> [Required work]: Line by line, please look for the word "blue" in the following records, then copy each line you find it in.

(Scene difference descriptions)
*** Begin section ***

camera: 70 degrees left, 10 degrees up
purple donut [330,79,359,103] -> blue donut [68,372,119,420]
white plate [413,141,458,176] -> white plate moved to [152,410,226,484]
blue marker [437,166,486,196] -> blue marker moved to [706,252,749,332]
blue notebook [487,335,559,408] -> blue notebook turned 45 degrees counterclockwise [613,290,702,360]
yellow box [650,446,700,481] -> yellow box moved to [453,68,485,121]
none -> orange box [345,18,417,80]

*** End section ***

> [Answer to the exercise]:
purple donut [330,79,359,103] -> blue donut [68,372,119,420]
blue marker [437,166,486,196] -> blue marker moved to [706,252,749,332]
blue notebook [487,335,559,408] -> blue notebook turned 45 degrees counterclockwise [613,290,702,360]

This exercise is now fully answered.